Brief
Among the records that follow, set down only the lines from the one containing "J3 pin 1: N3 -> COM" to the one containing "BT2: 3V (plus", both included, exactly.

Exercise materials
== Segment start ==

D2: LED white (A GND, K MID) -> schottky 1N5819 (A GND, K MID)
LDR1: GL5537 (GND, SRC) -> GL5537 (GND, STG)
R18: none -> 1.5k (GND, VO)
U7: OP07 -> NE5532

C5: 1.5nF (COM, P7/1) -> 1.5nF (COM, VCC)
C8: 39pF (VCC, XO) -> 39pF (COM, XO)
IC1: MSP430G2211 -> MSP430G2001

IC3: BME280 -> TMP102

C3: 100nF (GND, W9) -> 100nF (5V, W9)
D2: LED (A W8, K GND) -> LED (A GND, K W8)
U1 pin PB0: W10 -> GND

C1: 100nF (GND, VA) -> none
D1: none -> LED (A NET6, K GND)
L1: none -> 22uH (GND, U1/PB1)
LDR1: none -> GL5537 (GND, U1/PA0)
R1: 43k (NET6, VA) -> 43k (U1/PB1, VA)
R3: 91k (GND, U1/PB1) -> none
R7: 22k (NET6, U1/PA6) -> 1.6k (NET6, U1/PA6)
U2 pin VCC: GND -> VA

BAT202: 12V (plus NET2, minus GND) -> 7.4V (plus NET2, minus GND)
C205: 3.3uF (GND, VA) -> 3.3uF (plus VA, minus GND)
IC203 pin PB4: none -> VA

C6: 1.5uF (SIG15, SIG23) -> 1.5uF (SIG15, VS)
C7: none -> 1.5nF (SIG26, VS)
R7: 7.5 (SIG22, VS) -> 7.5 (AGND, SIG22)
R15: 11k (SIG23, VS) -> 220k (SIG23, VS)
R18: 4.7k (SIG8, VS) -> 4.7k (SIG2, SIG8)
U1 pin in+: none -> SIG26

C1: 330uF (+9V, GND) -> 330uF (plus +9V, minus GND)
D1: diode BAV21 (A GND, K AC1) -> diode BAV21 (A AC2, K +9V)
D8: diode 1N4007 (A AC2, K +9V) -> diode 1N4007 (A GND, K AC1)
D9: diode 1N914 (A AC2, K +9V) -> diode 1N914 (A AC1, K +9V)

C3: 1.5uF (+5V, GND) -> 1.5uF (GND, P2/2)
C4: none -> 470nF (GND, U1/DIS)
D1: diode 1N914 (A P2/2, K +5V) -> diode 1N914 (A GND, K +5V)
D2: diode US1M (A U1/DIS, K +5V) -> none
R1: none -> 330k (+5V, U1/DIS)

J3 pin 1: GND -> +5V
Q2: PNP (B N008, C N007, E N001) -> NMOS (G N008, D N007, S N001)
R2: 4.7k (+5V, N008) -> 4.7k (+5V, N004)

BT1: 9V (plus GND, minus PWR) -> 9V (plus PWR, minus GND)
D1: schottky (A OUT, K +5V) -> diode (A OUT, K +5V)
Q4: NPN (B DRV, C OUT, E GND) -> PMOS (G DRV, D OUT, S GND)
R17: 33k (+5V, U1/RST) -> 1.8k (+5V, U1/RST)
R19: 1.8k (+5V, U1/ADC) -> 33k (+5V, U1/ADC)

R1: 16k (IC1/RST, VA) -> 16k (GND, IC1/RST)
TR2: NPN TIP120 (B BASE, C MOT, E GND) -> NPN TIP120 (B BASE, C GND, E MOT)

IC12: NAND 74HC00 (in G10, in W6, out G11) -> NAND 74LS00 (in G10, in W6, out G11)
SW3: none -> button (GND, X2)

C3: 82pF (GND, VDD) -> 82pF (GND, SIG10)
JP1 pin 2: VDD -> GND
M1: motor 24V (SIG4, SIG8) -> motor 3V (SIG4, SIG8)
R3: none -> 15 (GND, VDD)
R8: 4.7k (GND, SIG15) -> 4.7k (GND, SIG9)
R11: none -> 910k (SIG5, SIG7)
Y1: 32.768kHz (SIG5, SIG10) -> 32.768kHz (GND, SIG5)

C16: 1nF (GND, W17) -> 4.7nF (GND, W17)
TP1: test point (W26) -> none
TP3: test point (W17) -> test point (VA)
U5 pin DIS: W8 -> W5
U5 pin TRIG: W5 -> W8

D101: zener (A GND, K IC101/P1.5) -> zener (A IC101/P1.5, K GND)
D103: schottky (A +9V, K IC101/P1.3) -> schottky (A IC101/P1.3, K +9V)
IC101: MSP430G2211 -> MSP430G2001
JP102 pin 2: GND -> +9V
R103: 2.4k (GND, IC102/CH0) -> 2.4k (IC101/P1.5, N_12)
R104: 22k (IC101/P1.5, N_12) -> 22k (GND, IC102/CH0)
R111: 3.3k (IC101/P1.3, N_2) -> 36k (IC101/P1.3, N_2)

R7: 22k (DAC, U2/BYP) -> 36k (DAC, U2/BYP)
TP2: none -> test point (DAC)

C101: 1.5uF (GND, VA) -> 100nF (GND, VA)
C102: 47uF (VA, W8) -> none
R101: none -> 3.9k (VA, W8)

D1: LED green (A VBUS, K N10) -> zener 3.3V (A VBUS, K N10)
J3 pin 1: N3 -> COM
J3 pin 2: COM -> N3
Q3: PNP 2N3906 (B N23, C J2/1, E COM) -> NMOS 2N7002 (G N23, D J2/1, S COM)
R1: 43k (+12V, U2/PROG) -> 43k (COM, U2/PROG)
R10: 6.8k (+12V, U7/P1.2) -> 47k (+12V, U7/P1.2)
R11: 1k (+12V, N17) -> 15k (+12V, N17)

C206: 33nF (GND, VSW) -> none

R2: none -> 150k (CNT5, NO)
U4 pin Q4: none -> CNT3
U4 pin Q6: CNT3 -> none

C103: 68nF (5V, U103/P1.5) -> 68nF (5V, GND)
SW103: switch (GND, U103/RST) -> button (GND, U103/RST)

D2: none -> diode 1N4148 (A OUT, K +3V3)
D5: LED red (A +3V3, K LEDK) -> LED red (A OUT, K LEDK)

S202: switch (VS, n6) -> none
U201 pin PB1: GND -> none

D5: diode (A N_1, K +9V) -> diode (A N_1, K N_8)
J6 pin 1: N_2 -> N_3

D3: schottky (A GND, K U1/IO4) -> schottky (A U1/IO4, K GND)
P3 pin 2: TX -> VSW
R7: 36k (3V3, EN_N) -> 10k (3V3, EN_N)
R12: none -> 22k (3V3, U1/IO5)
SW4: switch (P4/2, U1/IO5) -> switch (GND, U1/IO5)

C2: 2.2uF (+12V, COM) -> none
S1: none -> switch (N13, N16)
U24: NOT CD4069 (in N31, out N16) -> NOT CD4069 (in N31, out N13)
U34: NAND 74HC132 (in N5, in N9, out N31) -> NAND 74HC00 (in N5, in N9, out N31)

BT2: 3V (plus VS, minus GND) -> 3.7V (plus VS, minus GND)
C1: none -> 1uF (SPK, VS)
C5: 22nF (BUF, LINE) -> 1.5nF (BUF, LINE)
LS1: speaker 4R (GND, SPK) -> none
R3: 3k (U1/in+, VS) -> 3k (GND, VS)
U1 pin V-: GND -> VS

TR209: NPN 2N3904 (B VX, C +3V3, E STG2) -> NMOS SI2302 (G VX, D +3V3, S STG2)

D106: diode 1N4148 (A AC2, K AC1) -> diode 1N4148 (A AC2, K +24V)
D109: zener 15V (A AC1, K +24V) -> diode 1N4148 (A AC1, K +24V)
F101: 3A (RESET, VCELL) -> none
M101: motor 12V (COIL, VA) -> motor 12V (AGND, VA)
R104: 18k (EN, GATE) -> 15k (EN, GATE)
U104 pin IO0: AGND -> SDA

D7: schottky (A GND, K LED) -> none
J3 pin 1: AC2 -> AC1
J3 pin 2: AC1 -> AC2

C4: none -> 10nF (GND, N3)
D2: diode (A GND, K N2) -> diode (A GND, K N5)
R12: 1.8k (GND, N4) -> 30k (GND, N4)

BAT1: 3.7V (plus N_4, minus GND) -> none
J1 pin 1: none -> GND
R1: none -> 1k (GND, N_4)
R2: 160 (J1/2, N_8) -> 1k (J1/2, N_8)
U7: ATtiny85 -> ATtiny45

== Segment end ==

Task output
J3 pin 1: N3 -> COM
J3 pin 2: COM -> N3
Q3: PNP 2N3906 (B N23, C J2/1, E COM) -> NMOS 2N7002 (G N23, D J2/1, S COM)
R1: 43k (+12V, U2/PROG) -> 43k (COM, U2/PROG)
R10: 6.8k (+12V, U7/P1.2) -> 47k (+12V, U7/P1.2)
R11: 1k (+12V, N17) -> 15k (+12V, N17)

C206: 33nF (GND, VSW) -> none

R2: none -> 150k (CNT5, NO)
U4 pin Q4: none -> CNT3
U4 pin Q6: CNT3 -> none

C103: 68nF (5V, U103/P1.5) -> 68nF (5V, GND)
SW103: switch (GND, U103/RST) -> button (GND, U103/RST)

D2: none -> diode 1N4148 (A OUT, K +3V3)
D5: LED red (A +3V3, K LEDK) -> LED red (A OUT, K LEDK)

S202: switch (VS, n6) -> none
U201 pin PB1: GND -> none

D5: diode (A N_1, K +9V) -> diode (A N_1, K N_8)
J6 pin 1: N_2 -> N_3

D3: schottky (A GND, K U1/IO4) -> schottky (A U1/IO4, K GND)
P3 pin 2: TX -> VSW
R7: 36k (3V3, EN_N) -> 10k (3V3, EN_N)
R12: none -> 22k (3V3, U1/IO5)
SW4: switch (P4/2, U1/IO5) -> switch (GND, U1/IO5)

C2: 2.2uF (+12V, COM) -> none
S1: none -> switch (N13, N16)
U24: NOT CD4069 (in N31, out N16) -> NOT CD4069 (in N31, out N13)
U34: NAND 74HC132 (in N5, in N9, out N31) -> NAND 74HC00 (in N5, in N9, out N31)

BT2: 3V (plus VS, minus GND) -> 3.7V (plus VS, minus GND)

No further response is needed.